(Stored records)
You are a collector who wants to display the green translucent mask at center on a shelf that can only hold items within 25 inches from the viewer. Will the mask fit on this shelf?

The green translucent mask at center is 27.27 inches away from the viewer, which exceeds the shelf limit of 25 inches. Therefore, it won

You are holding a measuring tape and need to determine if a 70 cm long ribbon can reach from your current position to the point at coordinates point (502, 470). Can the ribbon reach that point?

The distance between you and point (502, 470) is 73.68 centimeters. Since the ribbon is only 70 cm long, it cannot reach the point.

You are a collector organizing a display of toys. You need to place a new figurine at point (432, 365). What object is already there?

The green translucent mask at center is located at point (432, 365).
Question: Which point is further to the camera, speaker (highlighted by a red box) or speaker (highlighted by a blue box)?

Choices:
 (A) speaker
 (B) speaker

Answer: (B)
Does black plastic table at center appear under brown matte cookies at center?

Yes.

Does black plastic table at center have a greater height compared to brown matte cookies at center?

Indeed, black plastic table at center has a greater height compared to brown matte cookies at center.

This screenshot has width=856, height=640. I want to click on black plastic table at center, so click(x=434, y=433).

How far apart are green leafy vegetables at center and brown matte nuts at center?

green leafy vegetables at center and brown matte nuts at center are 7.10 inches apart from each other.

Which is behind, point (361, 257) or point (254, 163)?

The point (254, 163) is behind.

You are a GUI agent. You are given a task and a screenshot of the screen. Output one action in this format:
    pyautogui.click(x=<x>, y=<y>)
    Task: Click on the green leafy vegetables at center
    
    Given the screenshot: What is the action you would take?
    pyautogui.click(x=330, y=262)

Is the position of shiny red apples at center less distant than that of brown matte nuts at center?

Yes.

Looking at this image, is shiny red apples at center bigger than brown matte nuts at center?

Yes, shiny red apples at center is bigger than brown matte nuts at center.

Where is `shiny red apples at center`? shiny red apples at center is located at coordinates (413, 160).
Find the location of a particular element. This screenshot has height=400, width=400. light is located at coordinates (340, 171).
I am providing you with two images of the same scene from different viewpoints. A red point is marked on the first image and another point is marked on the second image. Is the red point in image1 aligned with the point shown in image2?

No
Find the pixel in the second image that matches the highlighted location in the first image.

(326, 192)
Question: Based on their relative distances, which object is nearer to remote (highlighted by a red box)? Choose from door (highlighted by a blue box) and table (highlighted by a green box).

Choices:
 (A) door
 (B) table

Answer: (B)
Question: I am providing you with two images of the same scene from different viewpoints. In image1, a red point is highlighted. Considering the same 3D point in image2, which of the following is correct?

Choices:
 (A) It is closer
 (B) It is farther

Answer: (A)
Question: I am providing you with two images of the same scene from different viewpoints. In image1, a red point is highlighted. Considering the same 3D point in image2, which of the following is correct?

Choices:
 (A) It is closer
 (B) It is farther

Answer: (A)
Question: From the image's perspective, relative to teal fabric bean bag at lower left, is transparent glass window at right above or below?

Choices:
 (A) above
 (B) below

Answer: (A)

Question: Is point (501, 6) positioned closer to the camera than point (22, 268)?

> _Set exercise_
Copy out every one of the records above word for word, keeping each line as it stands.

> _Full answer_
You are a collector who wants to display the green translucent mask at center on a shelf that can only hold items within 25 inches from the viewer. Will the mask fit on this shelf?

The green translucent mask at center is 27.27 inches away from the viewer, which exceeds the shelf limit of 25 inches. Therefore, it won

You are holding a measuring tape and need to determine if a 70 cm long ribbon can reach from your current position to the point at coordinates point (502, 470). Can the ribbon reach that point?

The distance between you and point (502, 470) is 73.68 centimeters. Since the ribbon is only 70 cm long, it cannot reach the point.

You are a collector organizing a display of toys. You need to place a new figurine at point (432, 365). What object is already there?

The green translucent mask at center is located at point (432, 365).
Question: Which point is further to the camera, speaker (highlighted by a red box) or speaker (highlighted by a blue box)?

Choices:
 (A) speaker
 (B) speaker

Answer: (B)
Does black plastic table at center appear under brown matte cookies at center?

Yes.

Does black plastic table at center have a greater height compared to brown matte cookies at center?

Indeed, black plastic table at center has a greater height compared to brown matte cookies at center.

This screenshot has width=856, height=640. I want to click on black plastic table at center, so click(x=434, y=433).

How far apart are green leafy vegetables at center and brown matte nuts at center?

green leafy vegetables at center and brown matte nuts at center are 7.10 inches apart from each other.

Which is behind, point (361, 257) or point (254, 163)?

The point (254, 163) is behind.

You are a GUI agent. You are given a task and a screenshot of the screen. Output one action in this format:
    pyautogui.click(x=<x>, y=<y>)
    Task: Click on the green leafy vegetables at center
    
    Given the screenshot: What is the action you would take?
    pyautogui.click(x=330, y=262)

Is the position of shiny red apples at center less distant than that of brown matte nuts at center?

Yes.

Looking at this image, is shiny red apples at center bigger than brown matte nuts at center?

Yes, shiny red apples at center is bigger than brown matte nuts at center.

Where is `shiny red apples at center`? shiny red apples at center is located at coordinates (413, 160).
Find the location of a particular element. This screenshot has height=400, width=400. light is located at coordinates (340, 171).
I am providing you with two images of the same scene from different viewpoints. A red point is marked on the first image and another point is marked on the second image. Is the red point in image1 aligned with the point shown in image2?

No
Find the pixel in the second image that matches the highlighted location in the first image.

(326, 192)
Question: Based on their relative distances, which object is nearer to remote (highlighted by a red box)? Choose from door (highlighted by a blue box) and table (highlighted by a green box).

Choices:
 (A) door
 (B) table

Answer: (B)
Question: I am providing you with two images of the same scene from different viewpoints. In image1, a red point is highlighted. Considering the same 3D point in image2, which of the following is correct?

Choices:
 (A) It is closer
 (B) It is farther

Answer: (A)
Question: I am providing you with two images of the same scene from different viewpoints. In image1, a red point is highlighted. Considering the same 3D point in image2, which of the following is correct?

Choices:
 (A) It is closer
 (B) It is farther

Answer: (A)
Question: From the image's perspective, relative to teal fabric bean bag at lower left, is transparent glass window at right above or below?

Choices:
 (A) above
 (B) below

Answer: (A)

Question: Is point (501, 6) positioned closer to the camera than point (22, 268)?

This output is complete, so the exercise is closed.